TASK INSTRUCTIONS> From the first line to the last, output the data exactly as it stands, minus its pictures.

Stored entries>

——

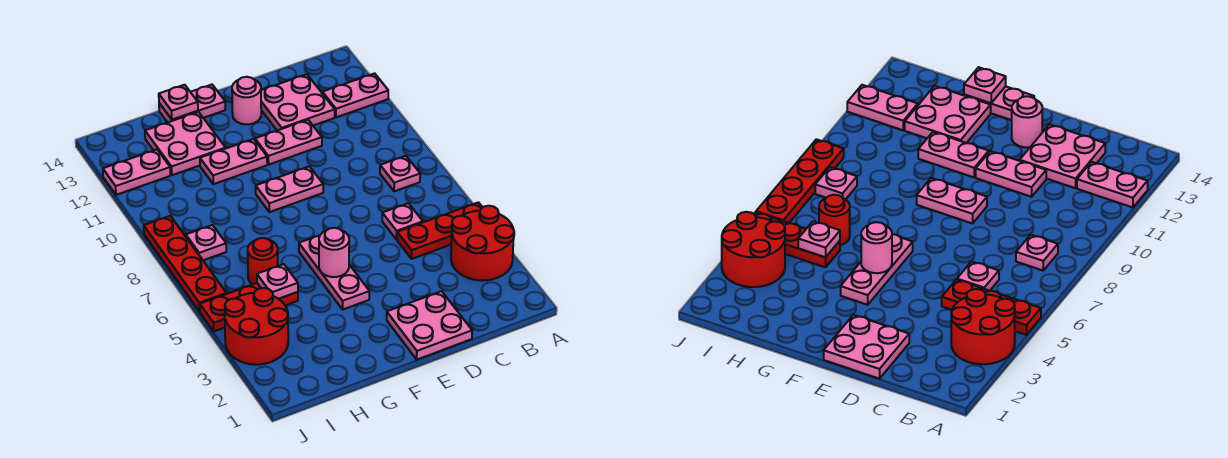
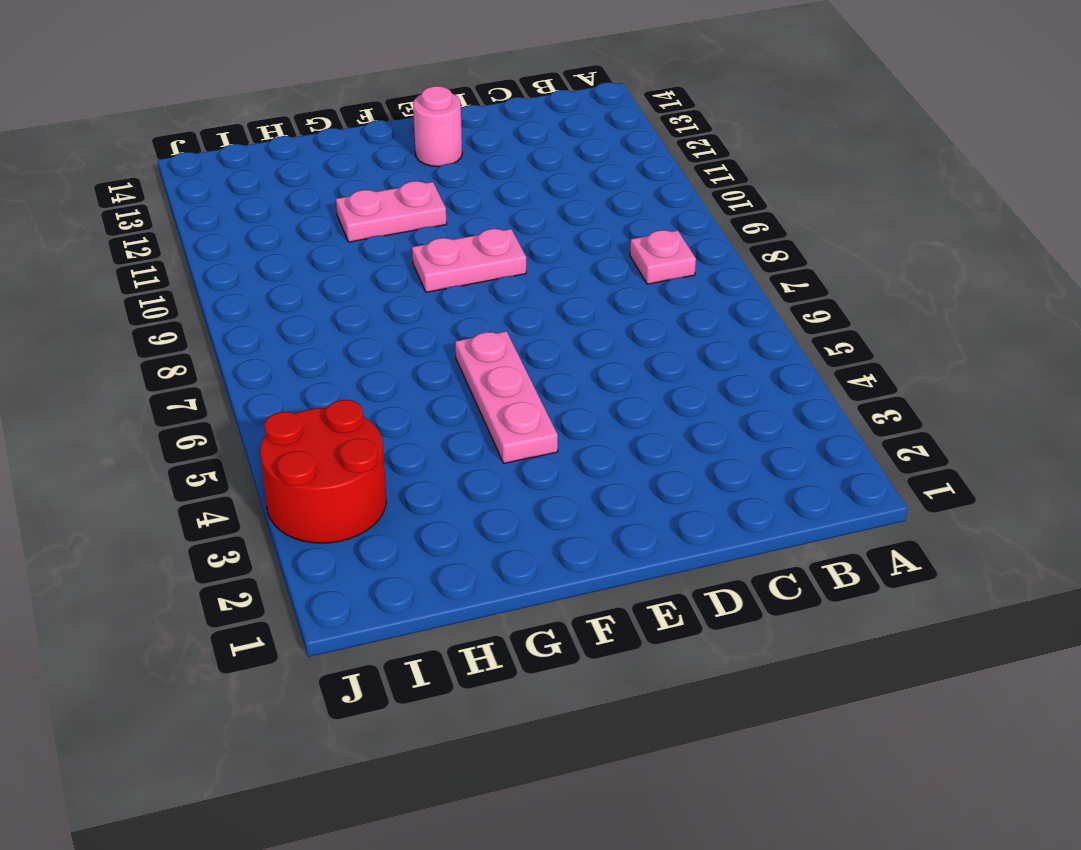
none -> red round brick A3:B4 level 1
none -> red plate A5:C5 level 1
none -> pink plate A12:B12 level 1

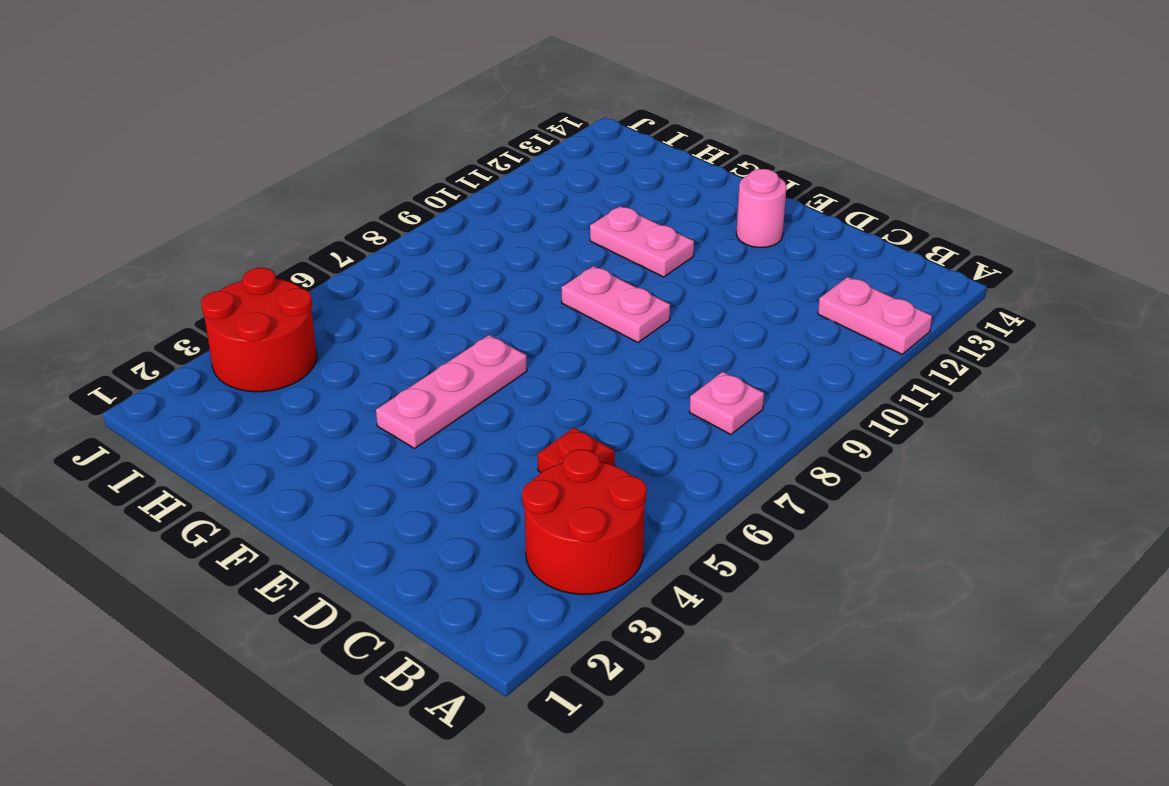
red plate C5 level 1 -> red plate A5:C5 level 1
none -> pink plate C6 level 1
none -> pink plate C12:D13 level 1
none -> pink plate D1:E2 level 1

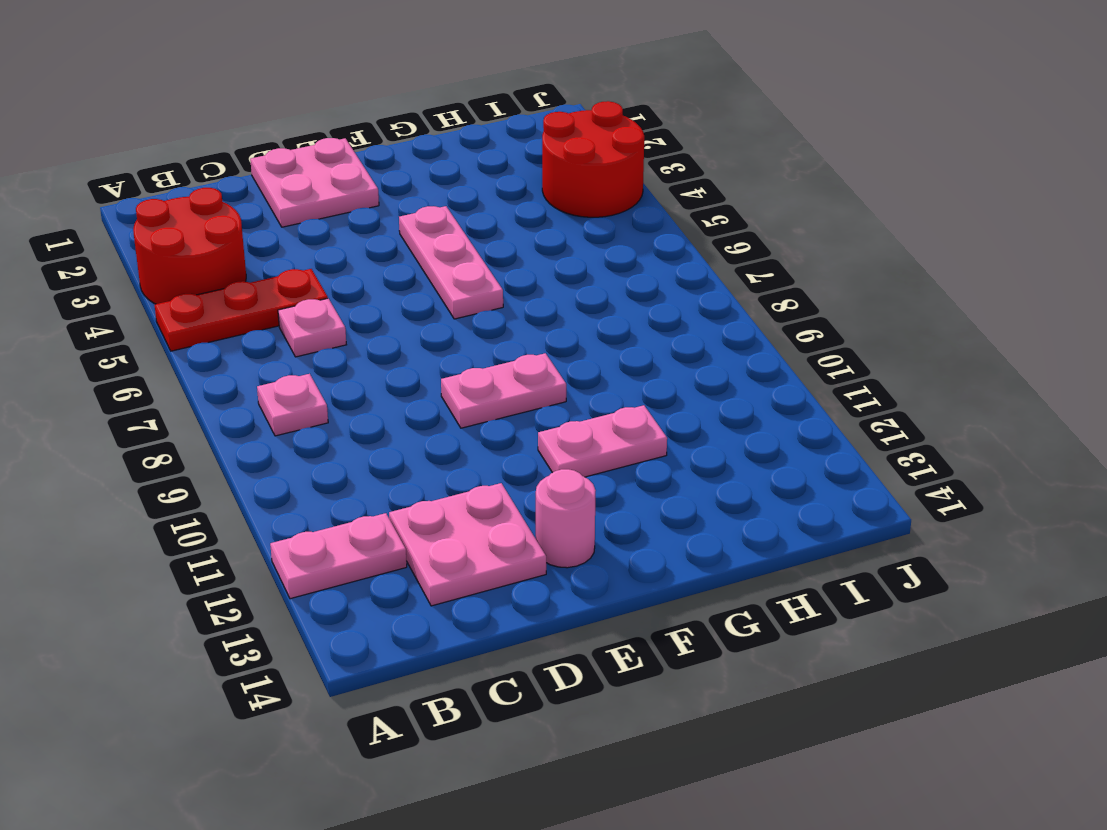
none -> pink plate D11:E11 level 1
none -> pink plate F14:G14 level 1
none -> pink plate G12:H13 level 1

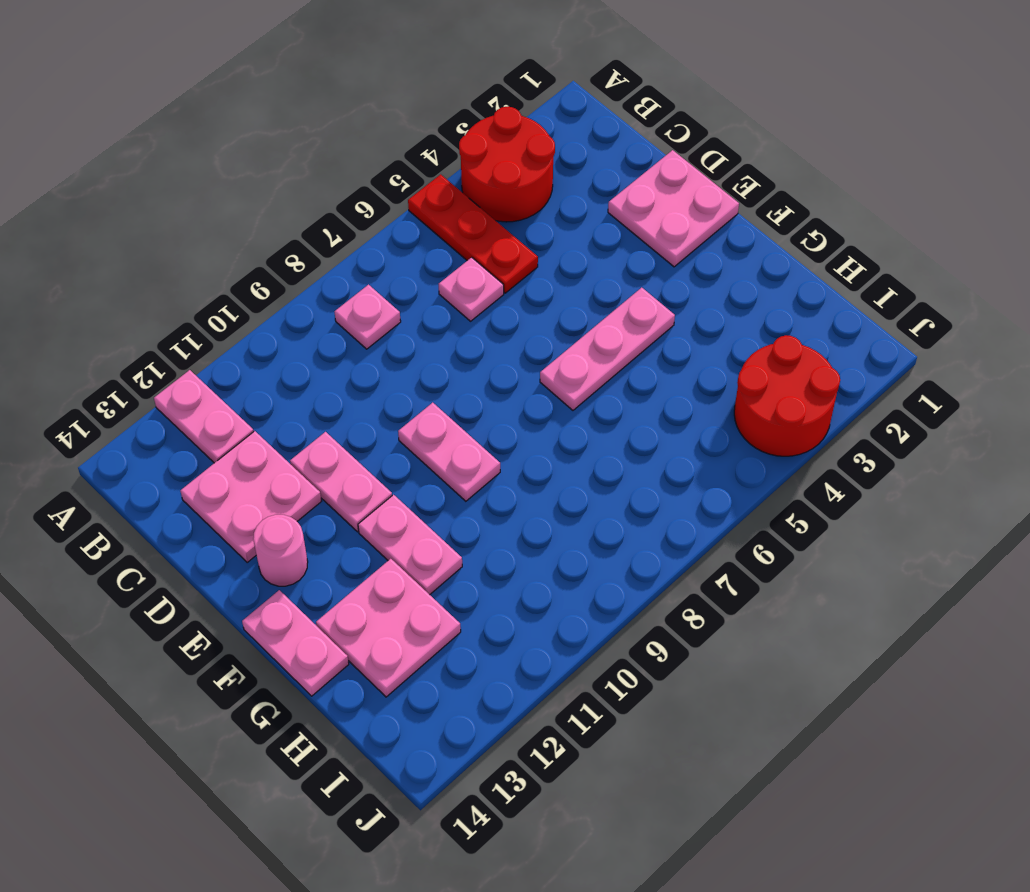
none -> red plate H5:J5 level 1
none -> red round brick H6 level 1
none -> pink plate I8 level 1

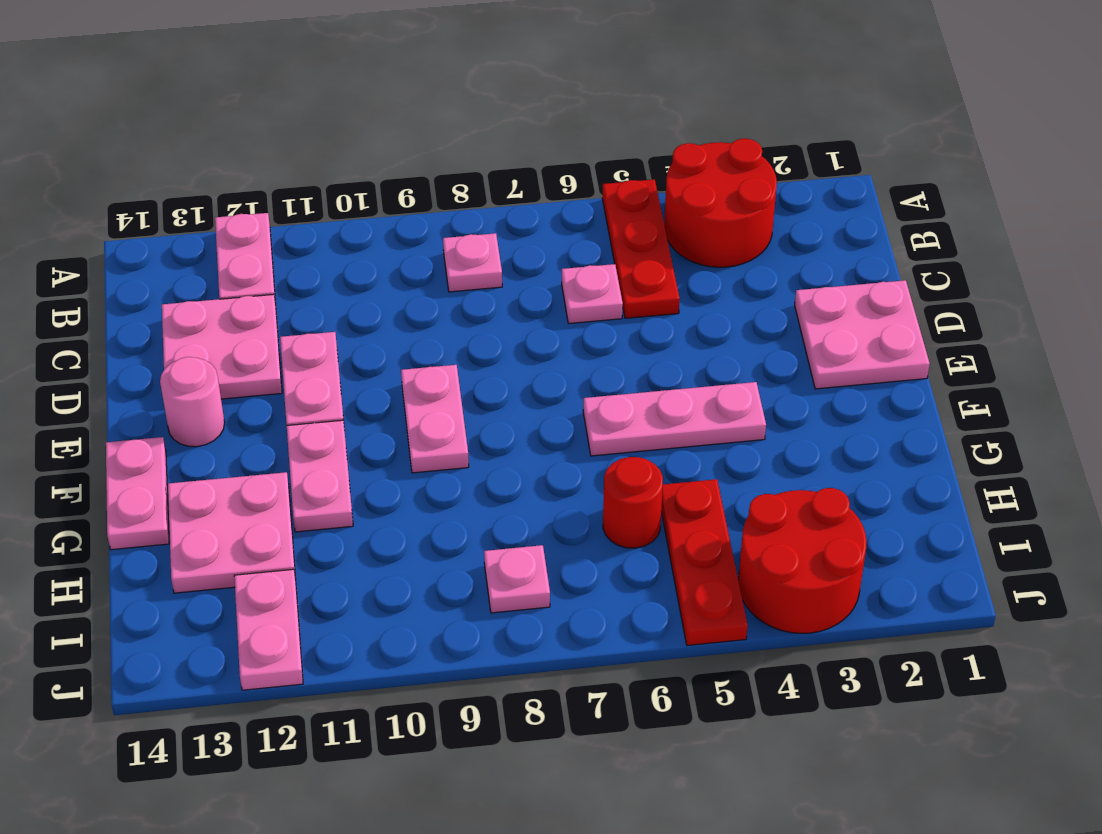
none -> red plate J6:J9 level 1
none -> pink round brick F5 level 2
none -> pink plate G14 level 2

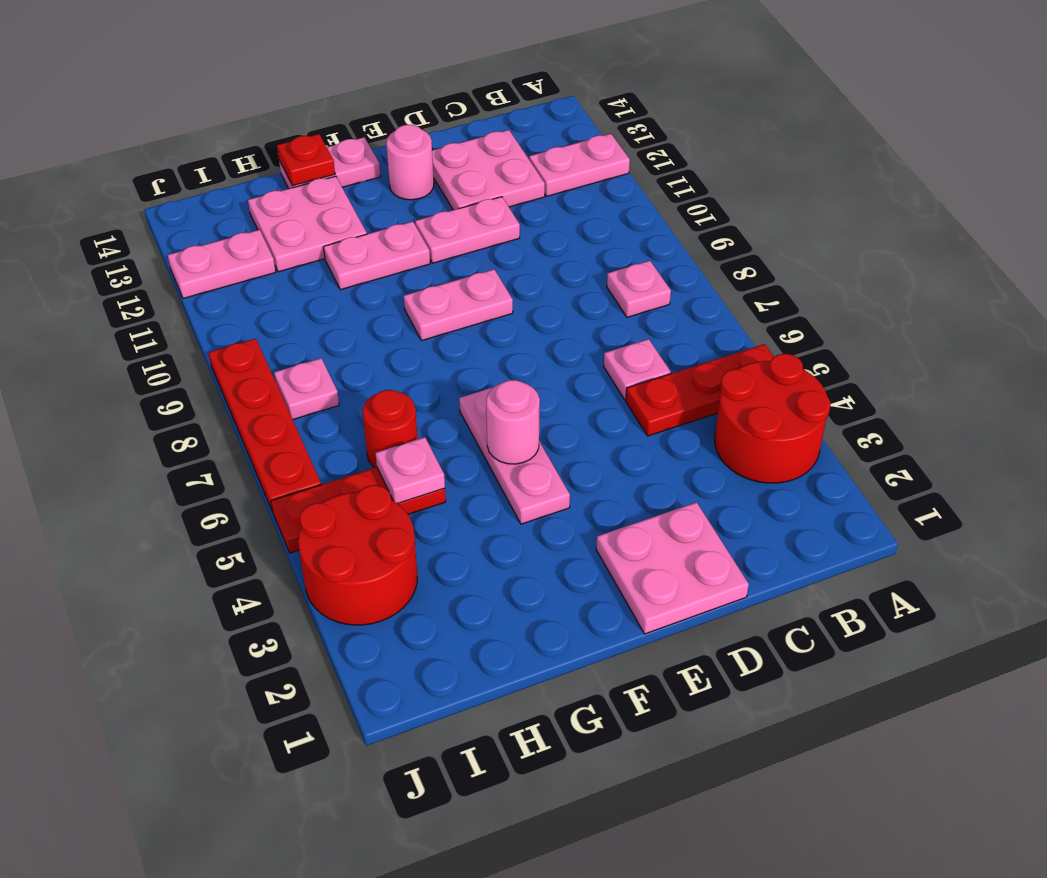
red plate G14 level 2 -> pink plate G14 level 2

——

RESULT FOR THIS TASK>
none -> red round brick A3:B4 level 1
none -> red plate A5:C5 level 1
none -> pink plate A12:B12 level 1

red plate C5 level 1 -> red plate A5:C5 level 1
none -> pink plate C6 level 1
none -> pink plate C12:D13 level 1
none -> pink plate D1:E2 level 1

none -> pink plate D11:E11 level 1
none -> pink plate F14:G14 level 1
none -> pink plate G12:H13 level 1

none -> red plate H5:J5 level 1
none -> red round brick H6 level 1
none -> pink plate I8 level 1

none -> red plate J6:J9 level 1
none -> pink round brick F5 level 2
none -> pink plate G14 level 2

red plate G14 level 2 -> pink plate G14 level 2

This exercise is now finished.